[What is required]: Reproduce only this range: the line holding "(136, 99) = (255, 343): pink" through the last line of the data below, both included, exactly, with no pictures.

[Stored records]:
++++++

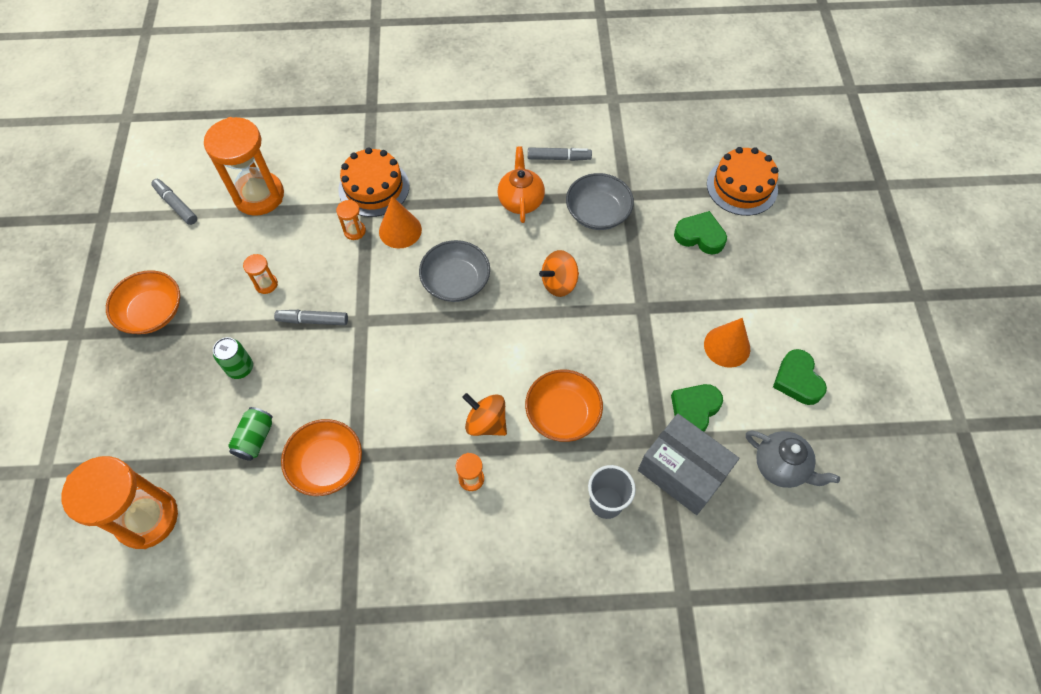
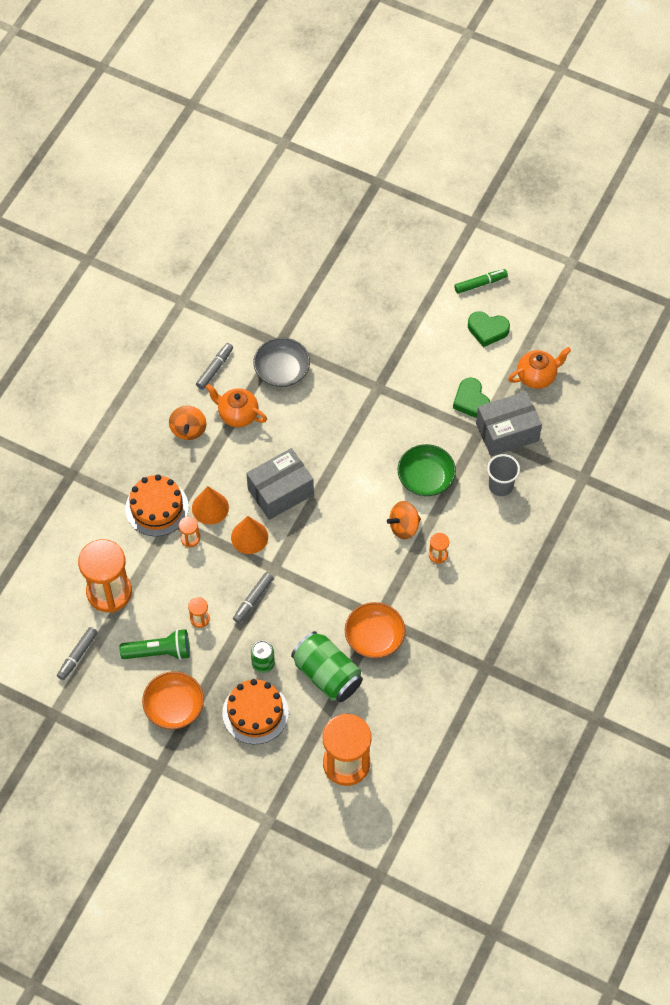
camera: 60 degrees left, 0 degrees up
(176, 205) = (77, 655): grey marker -> grey marker turned 45 degrees counterclockwise
(211, 268) = (159, 652): none -> green flashlight
(255, 439) = (327, 674): green can -> green can, size x1.82
(456, 281) = (280, 492): grey bowl -> grey box
(559, 283) = (325, 427): orange spinning top -> orange spinning top (188, 429)
(562, 413) = (425, 478): orange bowl -> green bowl
(700, 236) = (345, 318): green heart -> none
(727, 346) = (439, 355): orange cone -> orange cone (249, 537)
(742, 186) = (321, 267): orange cake -> orange cake (255, 713)
(780, 466) = (537, 376): grey teapot -> orange teapot
(849, 342) = (480, 284): none -> green marker

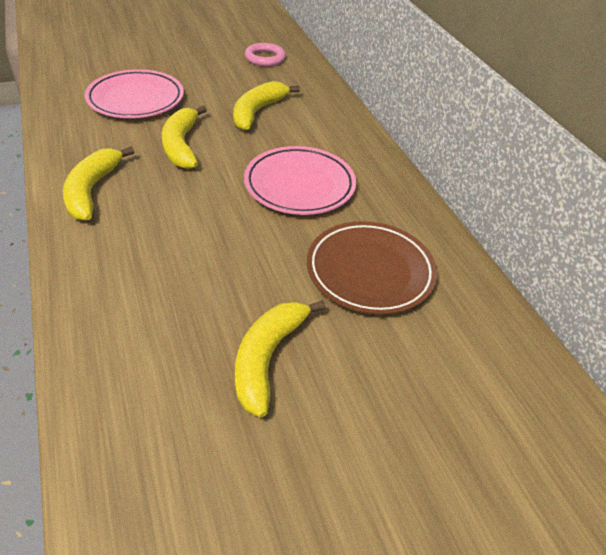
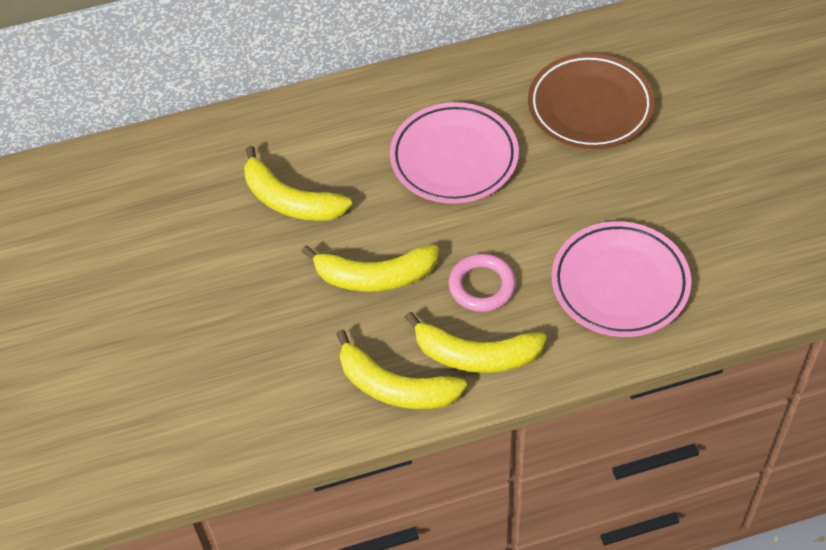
camera: 80 degrees left, 10 degrees up
(136, 99) = (255, 343): pink plate -> pink plate (620, 283)
(265, 58) = (129, 195): pink ring -> pink ring (482, 286)
(267, 358) = (706, 183): yellow banana -> yellow banana (395, 387)

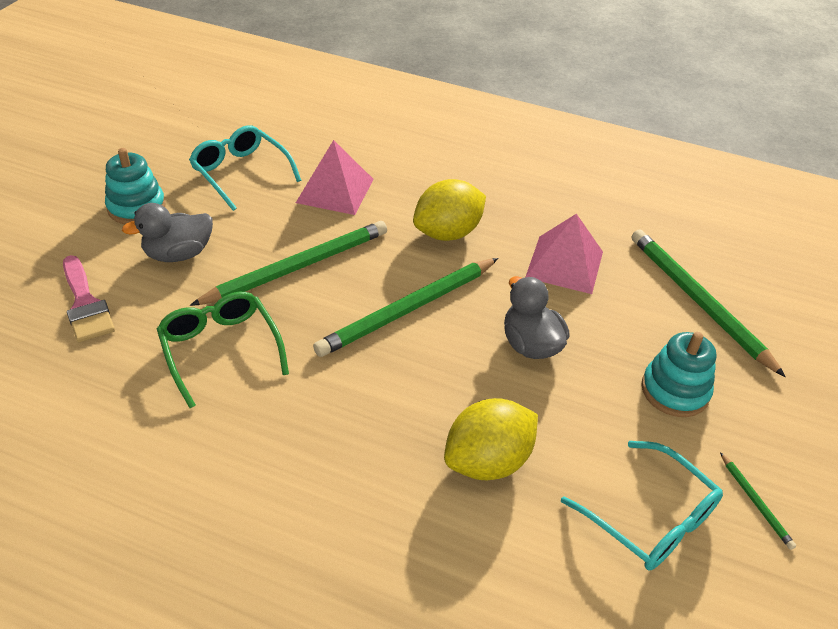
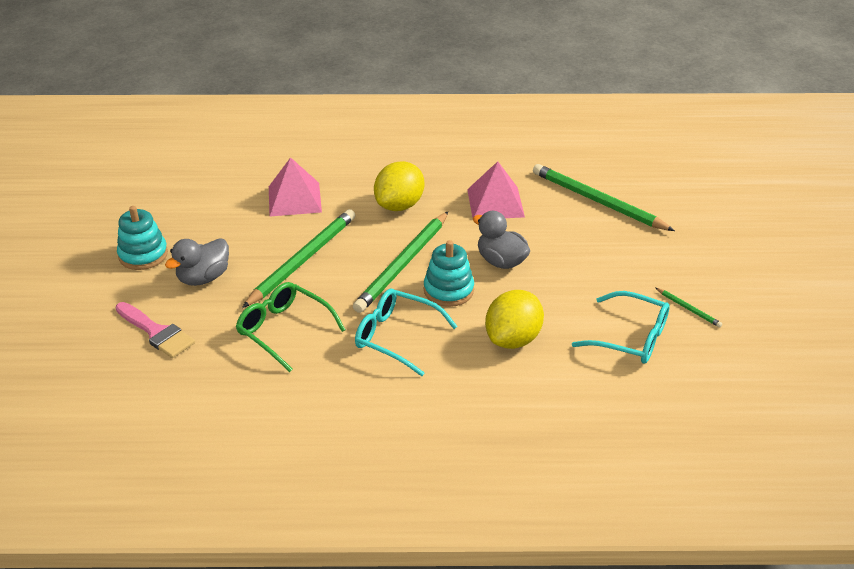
camera: 20 degrees left, 5 degrees down
(240, 172) = (209, 206): turquoise glasses -> turquoise glasses (395, 336)
(675, 391) = (610, 261): turquoise stacking toy -> turquoise stacking toy (448, 290)

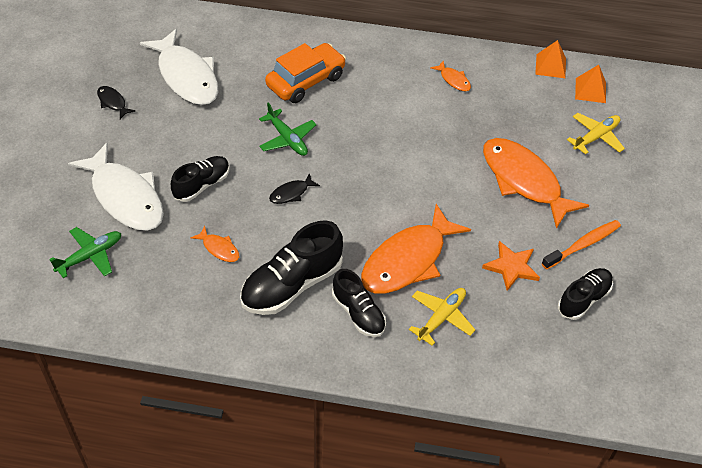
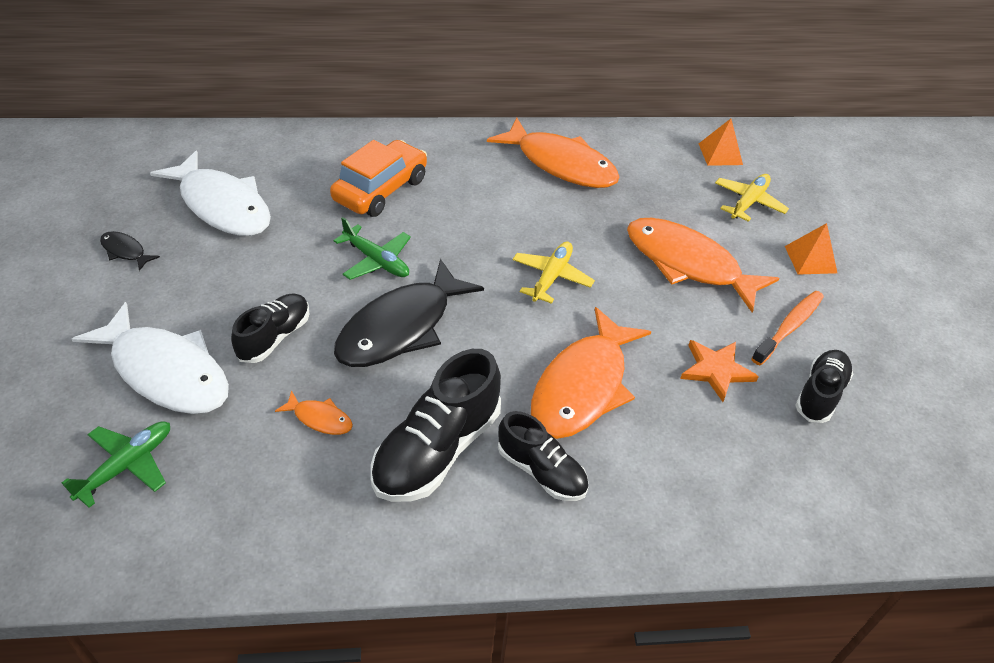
camera: 15 degrees left, 5 degrees down
(291, 193) = (401, 327): black fish -> black fish, size x2.35
(441, 317) = (654, 454): yellow plane -> yellow plane (551, 277)
(453, 80) = (561, 164): orange fish -> orange fish, size x2.35
(550, 66) = (665, 135): orange pyramid -> orange pyramid (810, 259)

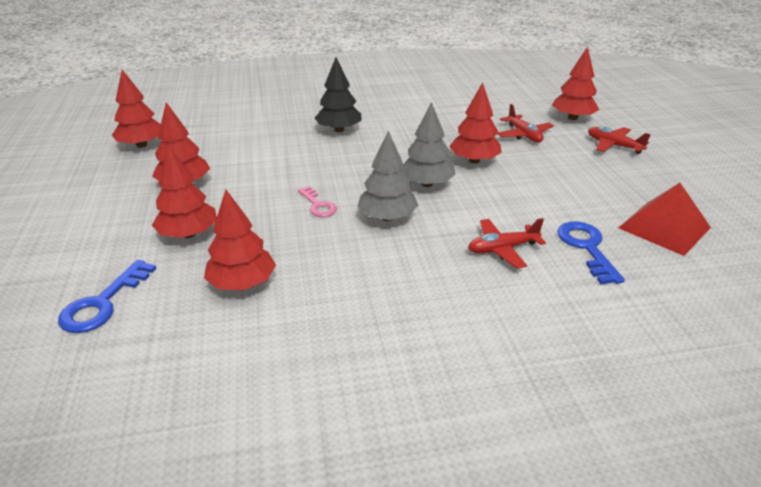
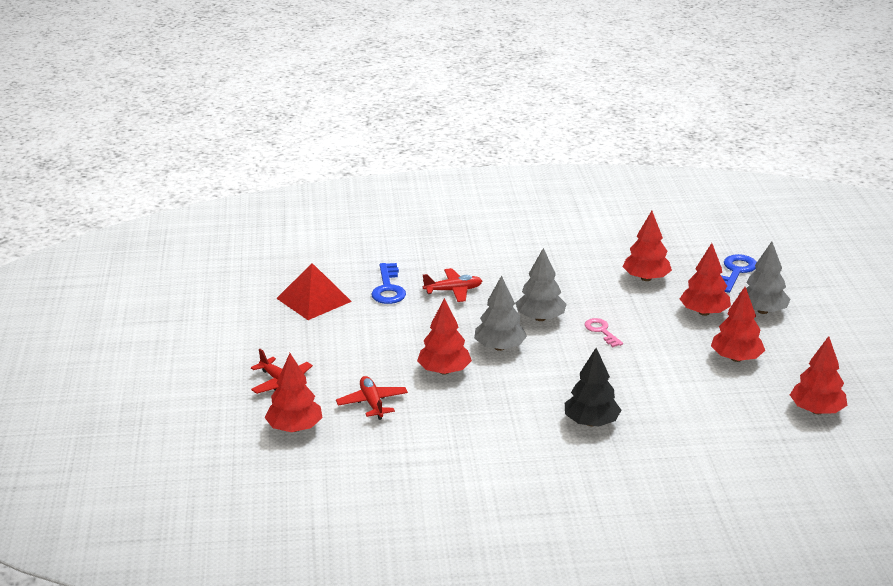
camera: 175 degrees left, 5 degrees down
(113, 240) = (762, 311): none -> grey tree

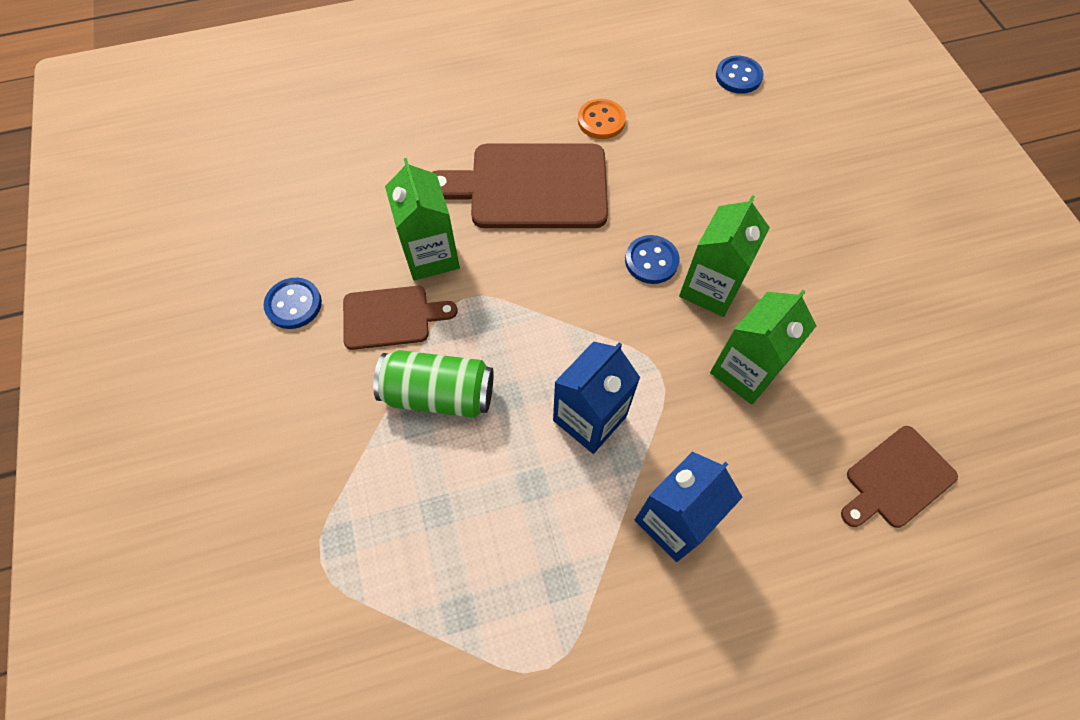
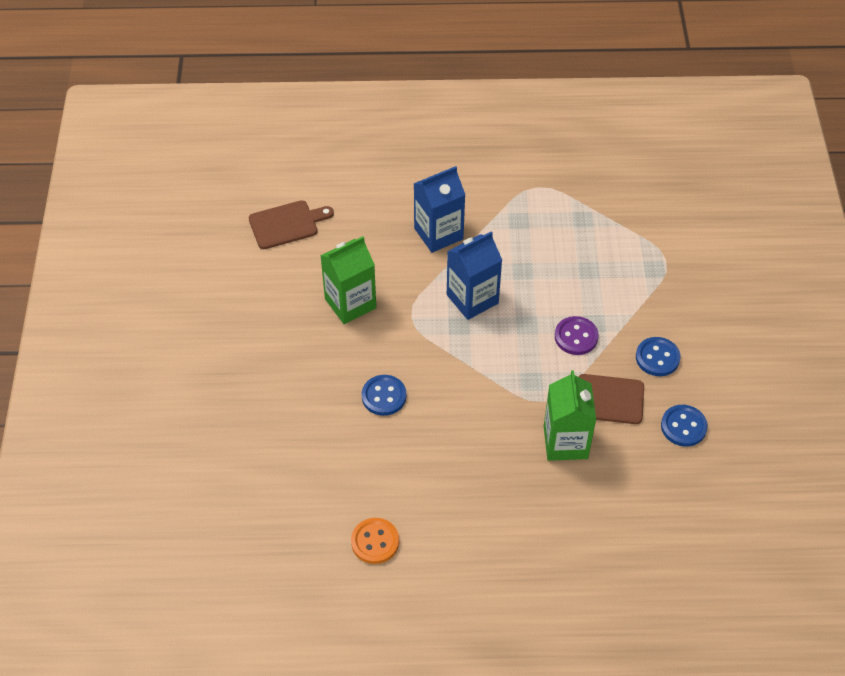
camera: 165 degrees left, 10 degrees down
(439, 394) = (576, 337): green can -> purple button
(530, 187) = (464, 486): brown cutting board -> none
(710, 288) = (347, 364): green carton -> none
(738, 76) = (215, 561): blue button -> blue button (657, 358)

++++++

[Task answer]:
(136, 99) = (255, 343): pink plate -> pink plate (620, 283)
(265, 58) = (129, 195): pink ring -> pink ring (482, 286)
(267, 358) = (706, 183): yellow banana -> yellow banana (395, 387)

camera: 20 degrees left, 5 degrees down
(240, 172) = (209, 206): turquoise glasses -> turquoise glasses (395, 336)
(675, 391) = (610, 261): turquoise stacking toy -> turquoise stacking toy (448, 290)

camera: 15 degrees left, 5 degrees down
(291, 193) = (401, 327): black fish -> black fish, size x2.35
(441, 317) = (654, 454): yellow plane -> yellow plane (551, 277)
(453, 80) = (561, 164): orange fish -> orange fish, size x2.35
(550, 66) = (665, 135): orange pyramid -> orange pyramid (810, 259)

camera: 175 degrees left, 5 degrees down
(113, 240) = (762, 311): none -> grey tree

camera: 165 degrees left, 10 degrees down
(439, 394) = (576, 337): green can -> purple button
(530, 187) = (464, 486): brown cutting board -> none
(710, 288) = (347, 364): green carton -> none
(738, 76) = (215, 561): blue button -> blue button (657, 358)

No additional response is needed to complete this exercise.